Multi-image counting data
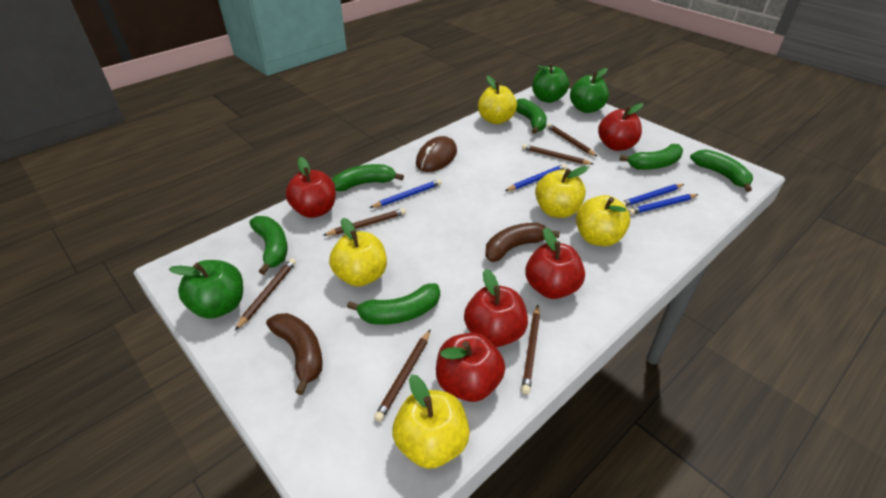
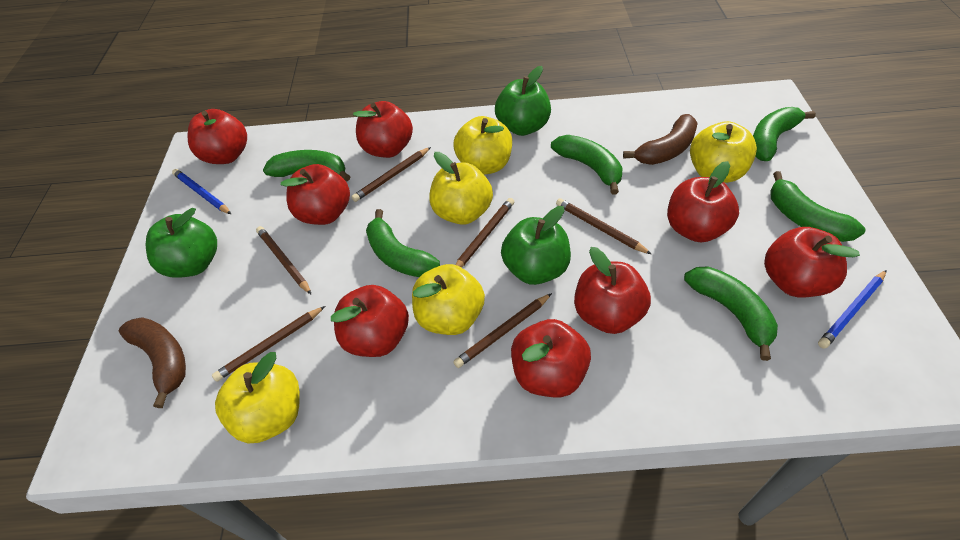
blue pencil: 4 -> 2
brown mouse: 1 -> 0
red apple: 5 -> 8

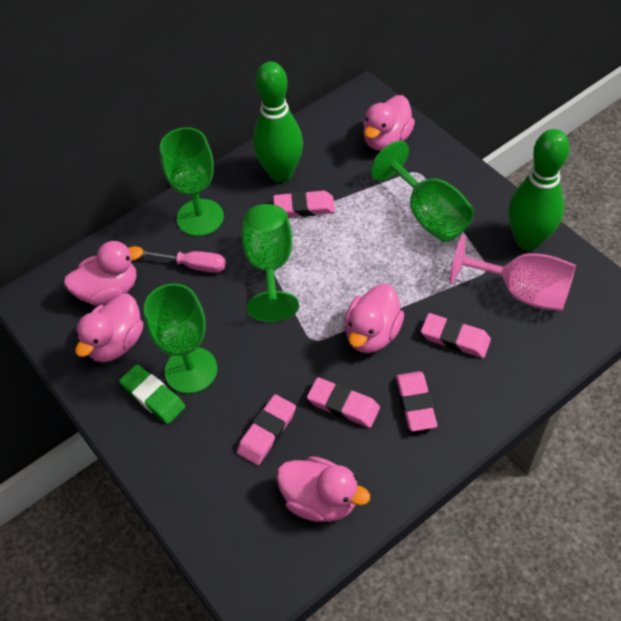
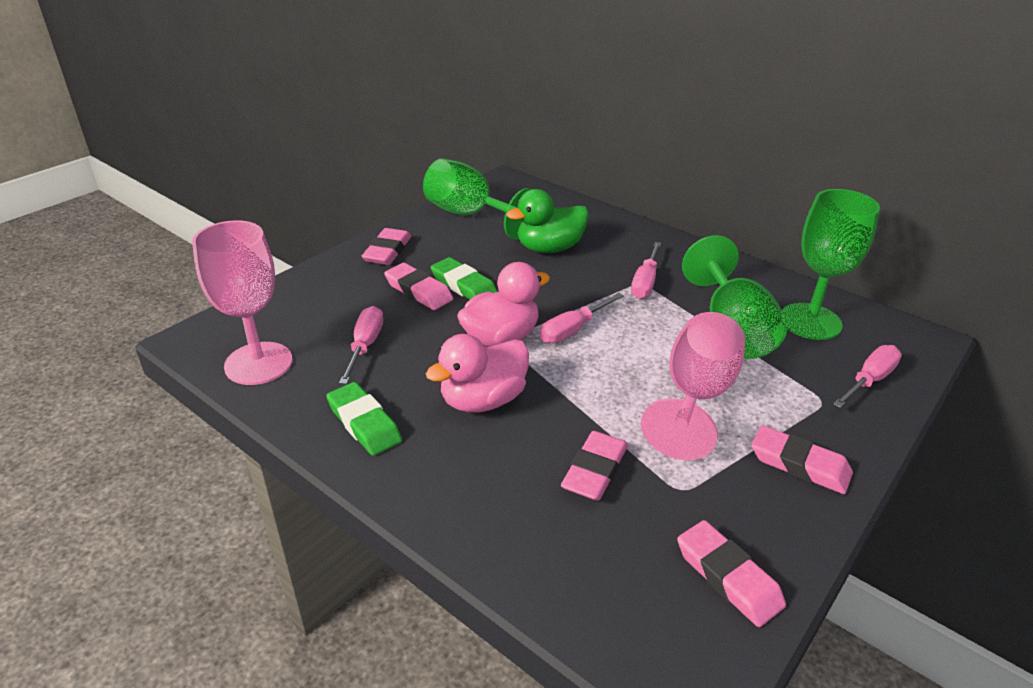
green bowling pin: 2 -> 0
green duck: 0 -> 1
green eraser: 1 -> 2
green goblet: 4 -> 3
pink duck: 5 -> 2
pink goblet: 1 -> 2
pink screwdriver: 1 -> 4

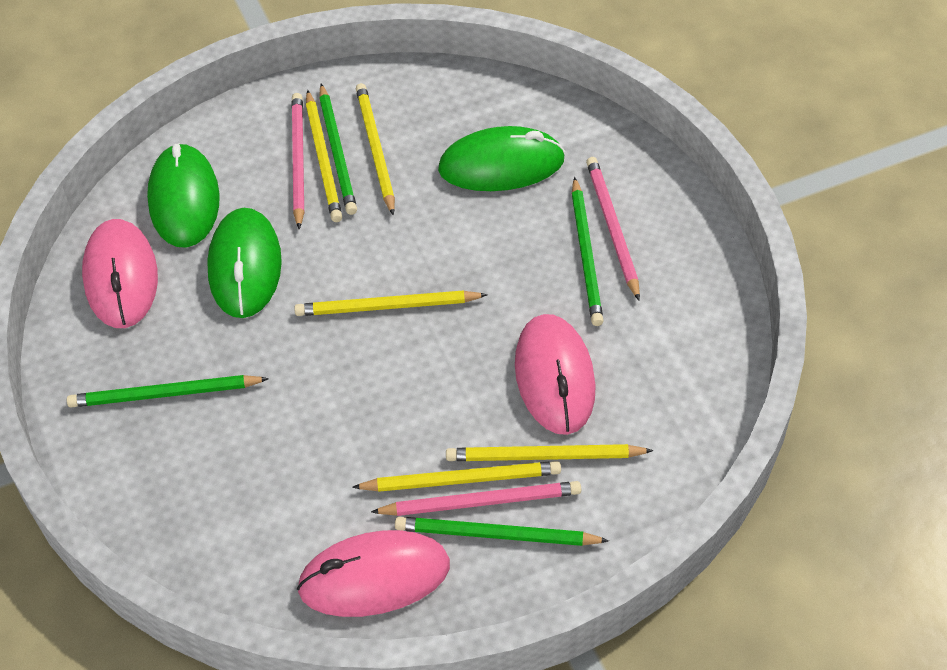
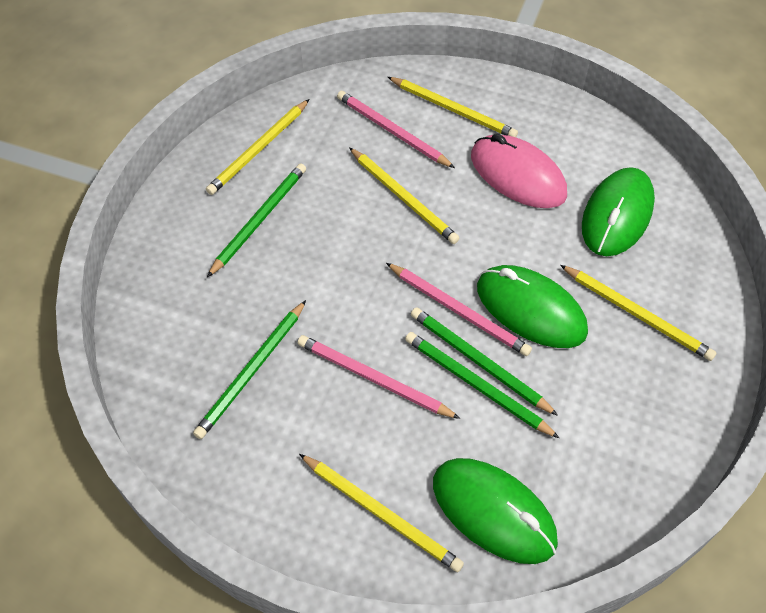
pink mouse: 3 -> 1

(Exercise description): Every line above that includes the string "green" needs to be copied.

(Task response):
green bowling pin: 2 -> 0
green duck: 0 -> 1
green eraser: 1 -> 2
green goblet: 4 -> 3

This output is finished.